> _RECORD EXCERPTS_
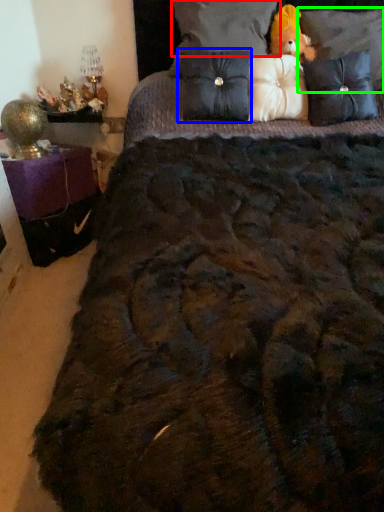
Question: Considering the real-world distances, which object is closest to pillow (highlighted by a red box)? pillow (highlighted by a blue box) or pillow (highlighted by a green box).

Choices:
 (A) pillow
 (B) pillow

Answer: (A)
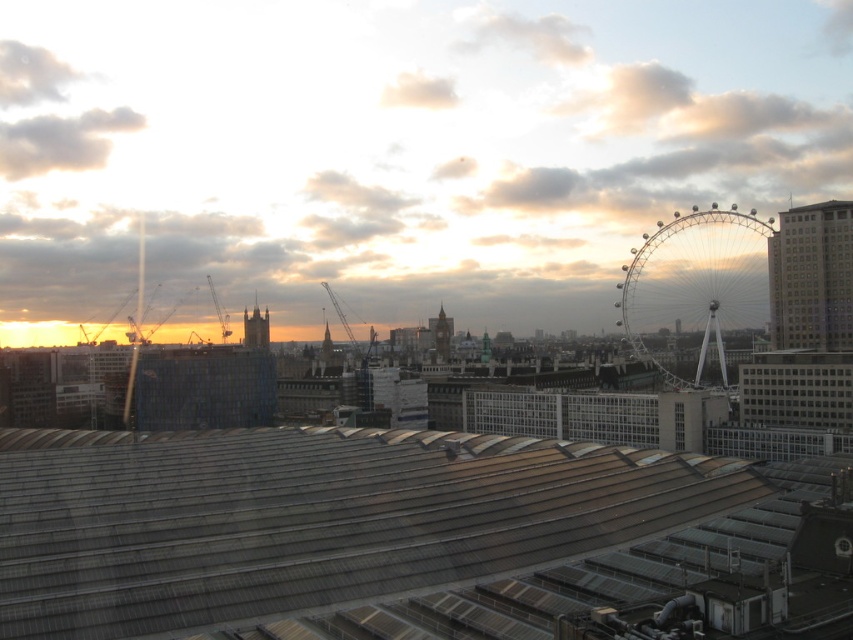
Is metallic gray roof at center further to the viewer compared to silver metallic ferris wheel at upper right?

That is False.

Is point (703, 496) farther from viewer compared to point (659, 314)?

No, it is not.

Identify the location of metallic gray roof at center. pyautogui.click(x=363, y=525).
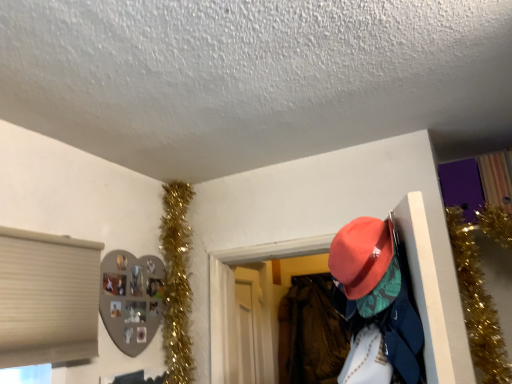
Question: Is velvet-like orange hat at center-right completely or partially outside of gold tinsel garland at upper left?

Choices:
 (A) yes
 (B) no

Answer: (A)

Question: Does velvet-like orange hat at center-right have a lesser width compared to gold tinsel garland at upper left?

Choices:
 (A) yes
 (B) no

Answer: (B)

Question: Can you confirm if velvet-like orange hat at center-right is shorter than gold tinsel garland at upper left?

Choices:
 (A) no
 (B) yes

Answer: (B)

Question: Considering the relative sizes of velvet-like orange hat at center-right and gold tinsel garland at upper left in the image provided, is velvet-like orange hat at center-right wider than gold tinsel garland at upper left?

Choices:
 (A) yes
 (B) no

Answer: (A)

Question: From a real-world perspective, is velvet-like orange hat at center-right located higher than gold tinsel garland at upper left?

Choices:
 (A) no
 (B) yes

Answer: (A)

Question: From a real-world perspective, is matte orange hat at upper right positioned above or below gold tinsel garland at upper left?

Choices:
 (A) below
 (B) above

Answer: (A)

Question: Considering their positions, is matte orange hat at upper right located in front of or behind gold tinsel garland at upper left?

Choices:
 (A) front
 (B) behind

Answer: (A)

Question: From the image's perspective, is matte orange hat at upper right located above or below gold tinsel garland at upper left?

Choices:
 (A) above
 (B) below

Answer: (A)

Question: Is matte orange hat at upper right inside the boundaries of gold tinsel garland at upper left, or outside?

Choices:
 (A) outside
 (B) inside

Answer: (A)

Question: From a real-world perspective, is velvet-like orange hat at center-right physically located above or below gold tinsel garland at upper left?

Choices:
 (A) above
 (B) below

Answer: (B)

Question: Is point (325, 355) closer or farther from the camera than point (172, 259)?

Choices:
 (A) farther
 (B) closer

Answer: (A)

Question: In the image, is velvet-like orange hat at center-right on the left side or the right side of gold tinsel garland at upper left?

Choices:
 (A) left
 (B) right

Answer: (B)

Question: From the image's perspective, relative to gold tinsel garland at upper left, is velvet-like orange hat at center-right above or below?

Choices:
 (A) above
 (B) below

Answer: (B)

Question: In terms of size, does gold tinsel garland at upper left appear bigger or smaller than matte orange hat at upper right?

Choices:
 (A) big
 (B) small

Answer: (B)

Question: Considering the relative positions of gold tinsel garland at upper left and matte orange hat at upper right in the image provided, is gold tinsel garland at upper left to the left or to the right of matte orange hat at upper right?

Choices:
 (A) right
 (B) left

Answer: (B)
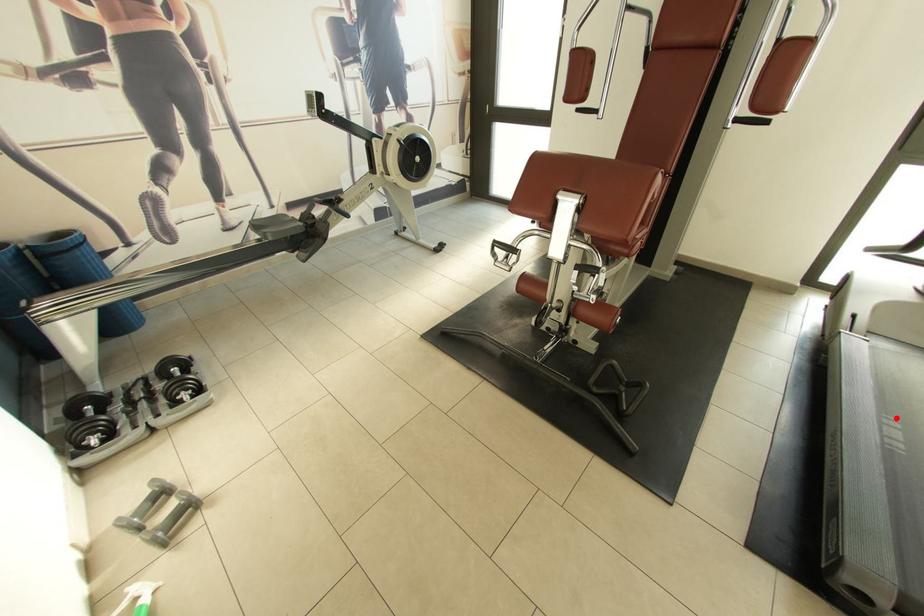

> _WHAT YOU ARE ASKED TO DO_
Reproduce all of the lines above word for word, omitting the pictures.

> _ANSWER TO THE PROBLEM_
Question: Considering the real-world distances, which object is closest to pillow (highlighted by a red box)? pillow (highlighted by a blue box) or pillow (highlighted by a green box).

Choices:
 (A) pillow
 (B) pillow

Answer: (A)
Is metallic gray roof at center further to the viewer compared to silver metallic ferris wheel at upper right?

That is False.

Is point (703, 496) farther from viewer compared to point (659, 314)?

No, it is not.

Identify the location of metallic gray roof at center. pyautogui.click(x=363, y=525).
Question: Is velvet-like orange hat at center-right completely or partially outside of gold tinsel garland at upper left?

Choices:
 (A) yes
 (B) no

Answer: (A)

Question: Does velvet-like orange hat at center-right have a lesser width compared to gold tinsel garland at upper left?

Choices:
 (A) yes
 (B) no

Answer: (B)

Question: Can you confirm if velvet-like orange hat at center-right is shorter than gold tinsel garland at upper left?

Choices:
 (A) no
 (B) yes

Answer: (B)

Question: Considering the relative sizes of velvet-like orange hat at center-right and gold tinsel garland at upper left in the image provided, is velvet-like orange hat at center-right wider than gold tinsel garland at upper left?

Choices:
 (A) yes
 (B) no

Answer: (A)

Question: From a real-world perspective, is velvet-like orange hat at center-right located higher than gold tinsel garland at upper left?

Choices:
 (A) no
 (B) yes

Answer: (A)

Question: From a real-world perspective, is matte orange hat at upper right positioned above or below gold tinsel garland at upper left?

Choices:
 (A) below
 (B) above

Answer: (A)

Question: Considering their positions, is matte orange hat at upper right located in front of or behind gold tinsel garland at upper left?

Choices:
 (A) front
 (B) behind

Answer: (A)

Question: From the image's perspective, is matte orange hat at upper right located above or below gold tinsel garland at upper left?

Choices:
 (A) above
 (B) below

Answer: (A)

Question: Is matte orange hat at upper right inside the boundaries of gold tinsel garland at upper left, or outside?

Choices:
 (A) outside
 (B) inside

Answer: (A)

Question: From a real-world perspective, is velvet-like orange hat at center-right physically located above or below gold tinsel garland at upper left?

Choices:
 (A) above
 (B) below

Answer: (B)

Question: Is point (325, 355) closer or farther from the camera than point (172, 259)?

Choices:
 (A) farther
 (B) closer

Answer: (A)

Question: In the image, is velvet-like orange hat at center-right on the left side or the right side of gold tinsel garland at upper left?

Choices:
 (A) left
 (B) right

Answer: (B)

Question: From the image's perspective, relative to gold tinsel garland at upper left, is velvet-like orange hat at center-right above or below?

Choices:
 (A) above
 (B) below

Answer: (B)

Question: In terms of size, does gold tinsel garland at upper left appear bigger or smaller than matte orange hat at upper right?

Choices:
 (A) big
 (B) small

Answer: (B)

Question: Considering the relative positions of gold tinsel garland at upper left and matte orange hat at upper right in the image provided, is gold tinsel garland at upper left to the left or to the right of matte orange hat at upper right?

Choices:
 (A) right
 (B) left

Answer: (B)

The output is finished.